§ Exercise
Nothing but the lines from the one containing "R18: 11k (DAC, STG2) -> 15k (DAC, STG2)" through the last line of the entries should appear in the output, each verbatim.
======== Data extracts
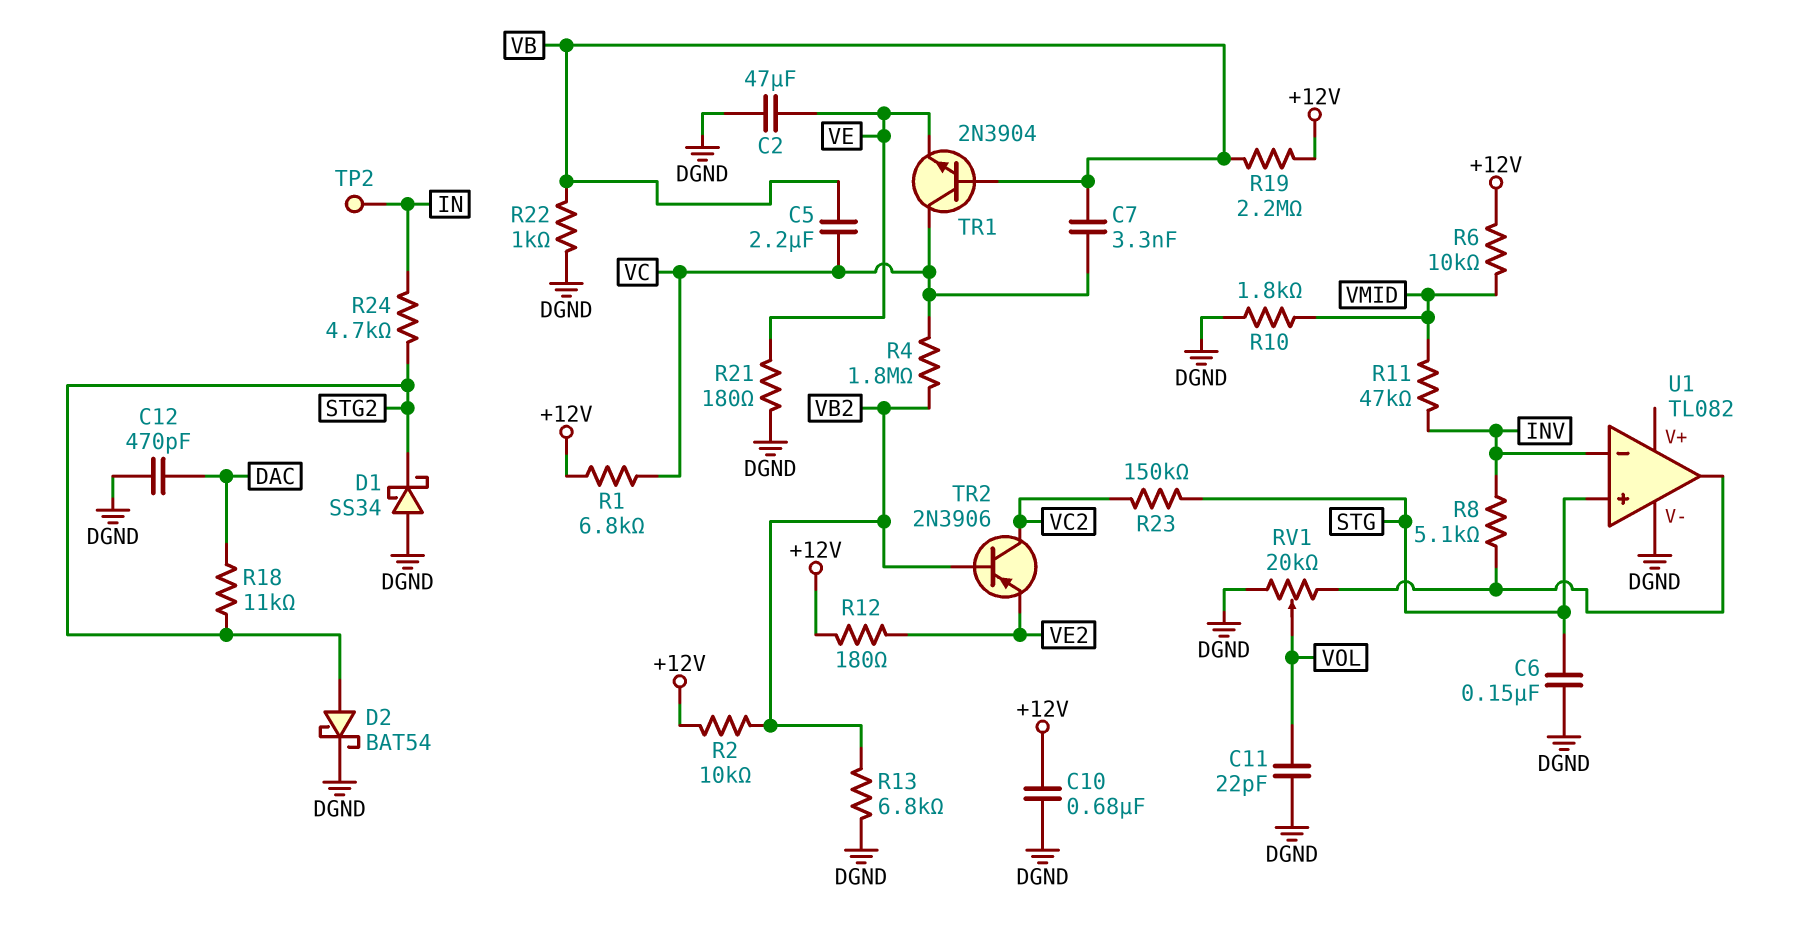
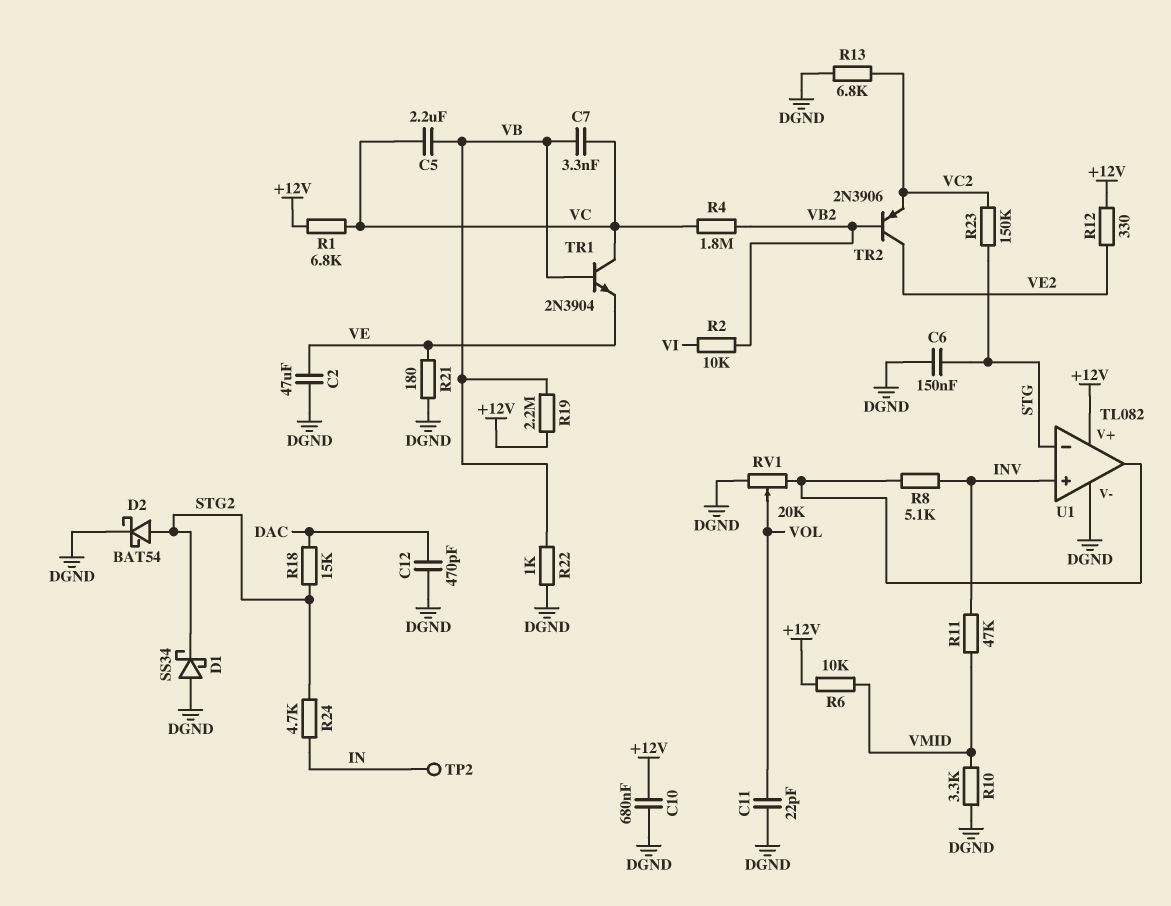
R2: 10k (+12V, VB2) -> 10k (VB2, VI)
R10: 1.8k (DGND, VMID) -> 3.3k (DGND, VMID)
R12: 180 (+12V, VE2) -> 330 (+12V, VE2)
R13: 6.8k (DGND, VB2) -> 6.8k (DGND, VC2)
R18: 11k (DAC, STG2) -> 15k (DAC, STG2)
TR2: PNP 2N3906 (B VB2, C VC2, E VE2) -> PNP 2N3906 (B VB2, C VE2, E VC2)
U1 pin V+: none -> +12V
U1 pin in+: STG -> INV
U1 pin in-: INV -> STG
================
§ Exercise answer
R18: 11k (DAC, STG2) -> 15k (DAC, STG2)
TR2: PNP 2N3906 (B VB2, C VC2, E VE2) -> PNP 2N3906 (B VB2, C VE2, E VC2)
U1 pin V+: none -> +12V
U1 pin in+: STG -> INV
U1 pin in-: INV -> STG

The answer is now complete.